## Input records

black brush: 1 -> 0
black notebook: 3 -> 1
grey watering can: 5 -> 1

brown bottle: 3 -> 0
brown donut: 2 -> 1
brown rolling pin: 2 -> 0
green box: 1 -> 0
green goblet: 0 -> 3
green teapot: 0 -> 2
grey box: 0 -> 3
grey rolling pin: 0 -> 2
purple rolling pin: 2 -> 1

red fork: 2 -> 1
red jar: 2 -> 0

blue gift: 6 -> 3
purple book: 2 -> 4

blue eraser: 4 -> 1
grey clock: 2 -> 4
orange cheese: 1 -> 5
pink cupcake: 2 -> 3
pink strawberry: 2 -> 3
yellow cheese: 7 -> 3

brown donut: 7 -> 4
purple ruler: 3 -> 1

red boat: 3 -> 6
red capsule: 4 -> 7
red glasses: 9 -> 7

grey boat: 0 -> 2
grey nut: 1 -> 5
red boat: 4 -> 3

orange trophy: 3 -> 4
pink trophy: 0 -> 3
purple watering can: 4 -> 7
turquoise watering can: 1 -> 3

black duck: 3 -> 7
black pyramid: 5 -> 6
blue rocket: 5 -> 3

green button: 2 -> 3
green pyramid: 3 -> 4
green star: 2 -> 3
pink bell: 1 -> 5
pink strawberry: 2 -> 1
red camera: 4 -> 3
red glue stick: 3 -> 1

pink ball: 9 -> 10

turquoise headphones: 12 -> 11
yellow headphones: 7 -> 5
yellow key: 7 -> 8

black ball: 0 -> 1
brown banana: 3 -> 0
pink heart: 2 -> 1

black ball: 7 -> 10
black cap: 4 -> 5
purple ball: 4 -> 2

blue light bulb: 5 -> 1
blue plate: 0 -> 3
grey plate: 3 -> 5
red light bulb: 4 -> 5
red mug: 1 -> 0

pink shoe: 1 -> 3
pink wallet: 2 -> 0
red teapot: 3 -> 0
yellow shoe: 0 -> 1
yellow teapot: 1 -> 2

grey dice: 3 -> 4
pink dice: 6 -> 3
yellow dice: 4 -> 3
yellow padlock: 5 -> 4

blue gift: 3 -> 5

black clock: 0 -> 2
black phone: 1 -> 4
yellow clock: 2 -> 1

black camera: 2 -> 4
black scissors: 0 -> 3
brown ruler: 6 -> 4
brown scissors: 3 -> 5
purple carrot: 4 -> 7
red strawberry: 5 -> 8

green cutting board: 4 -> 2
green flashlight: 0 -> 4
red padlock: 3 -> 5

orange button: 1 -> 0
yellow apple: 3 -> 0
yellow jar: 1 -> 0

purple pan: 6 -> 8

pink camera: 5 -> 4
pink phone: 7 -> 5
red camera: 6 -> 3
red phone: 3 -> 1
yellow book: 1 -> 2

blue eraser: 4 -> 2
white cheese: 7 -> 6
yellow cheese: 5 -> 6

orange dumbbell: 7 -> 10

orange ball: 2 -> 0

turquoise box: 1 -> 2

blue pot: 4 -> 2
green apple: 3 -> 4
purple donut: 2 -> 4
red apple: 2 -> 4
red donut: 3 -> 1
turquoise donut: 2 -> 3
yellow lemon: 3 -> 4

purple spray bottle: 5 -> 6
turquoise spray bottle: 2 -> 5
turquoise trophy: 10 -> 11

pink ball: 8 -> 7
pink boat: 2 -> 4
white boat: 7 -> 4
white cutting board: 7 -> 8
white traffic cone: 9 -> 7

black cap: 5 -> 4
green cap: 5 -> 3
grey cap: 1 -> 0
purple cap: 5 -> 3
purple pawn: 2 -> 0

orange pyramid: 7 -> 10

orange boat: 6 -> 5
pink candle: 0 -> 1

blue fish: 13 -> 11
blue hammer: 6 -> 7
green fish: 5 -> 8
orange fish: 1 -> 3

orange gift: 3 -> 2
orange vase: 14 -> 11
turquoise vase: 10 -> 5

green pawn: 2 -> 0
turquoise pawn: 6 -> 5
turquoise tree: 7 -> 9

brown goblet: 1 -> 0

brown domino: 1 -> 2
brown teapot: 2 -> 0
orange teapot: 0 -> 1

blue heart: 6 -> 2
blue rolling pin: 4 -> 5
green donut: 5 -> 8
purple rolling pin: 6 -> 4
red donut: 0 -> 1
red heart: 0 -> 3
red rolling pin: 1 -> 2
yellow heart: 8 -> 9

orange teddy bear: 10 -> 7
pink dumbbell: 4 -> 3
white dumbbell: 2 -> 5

## Exercise instructions
Your answer should be the lines of the listing above between the line holding "yellow padlock: 5 -> 4" and the line holding "purple cap: 5 -> 3", inclusive, restated word for word and alone.

## Written reply
yellow padlock: 5 -> 4

blue gift: 3 -> 5

black clock: 0 -> 2
black phone: 1 -> 4
yellow clock: 2 -> 1

black camera: 2 -> 4
black scissors: 0 -> 3
brown ruler: 6 -> 4
brown scissors: 3 -> 5
purple carrot: 4 -> 7
red strawberry: 5 -> 8

green cutting board: 4 -> 2
green flashlight: 0 -> 4
red padlock: 3 -> 5

orange button: 1 -> 0
yellow apple: 3 -> 0
yellow jar: 1 -> 0

purple pan: 6 -> 8

pink camera: 5 -> 4
pink phone: 7 -> 5
red camera: 6 -> 3
red phone: 3 -> 1
yellow book: 1 -> 2

blue eraser: 4 -> 2
white cheese: 7 -> 6
yellow cheese: 5 -> 6

orange dumbbell: 7 -> 10

orange ball: 2 -> 0

turquoise box: 1 -> 2

blue pot: 4 -> 2
green apple: 3 -> 4
purple donut: 2 -> 4
red apple: 2 -> 4
red donut: 3 -> 1
turquoise donut: 2 -> 3
yellow lemon: 3 -> 4

purple spray bottle: 5 -> 6
turquoise spray bottle: 2 -> 5
turquoise trophy: 10 -> 11

pink ball: 8 -> 7
pink boat: 2 -> 4
white boat: 7 -> 4
white cutting board: 7 -> 8
white traffic cone: 9 -> 7

black cap: 5 -> 4
green cap: 5 -> 3
grey cap: 1 -> 0
purple cap: 5 -> 3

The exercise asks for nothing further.